Work item:
Set down the data below in full, exactly as it reads, but without the pictures.

Supplied material:
+ + + + +
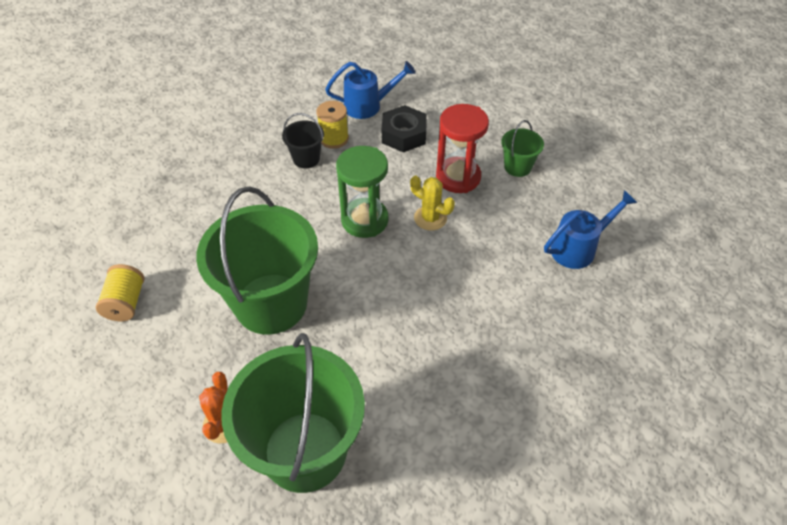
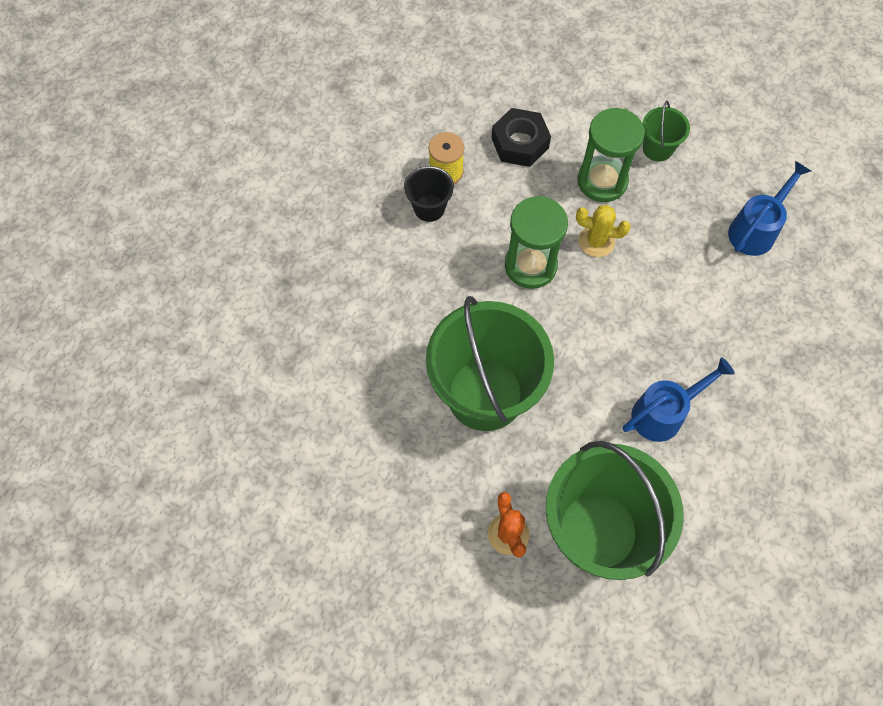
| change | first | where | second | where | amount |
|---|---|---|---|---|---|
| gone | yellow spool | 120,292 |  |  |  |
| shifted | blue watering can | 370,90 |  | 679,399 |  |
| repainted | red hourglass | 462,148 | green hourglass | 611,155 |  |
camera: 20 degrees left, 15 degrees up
+ + + + +
Result for this exercise:
| change | first | where | second | where | amount |
|---|---|---|---|---|---|
| gone | yellow spool | 120,292 |  |  |  |
| shifted | blue watering can | 370,90 |  | 679,399 |  |
| repainted | red hourglass | 462,148 | green hourglass | 611,155 |  |
camera: 20 degrees left, 15 degrees up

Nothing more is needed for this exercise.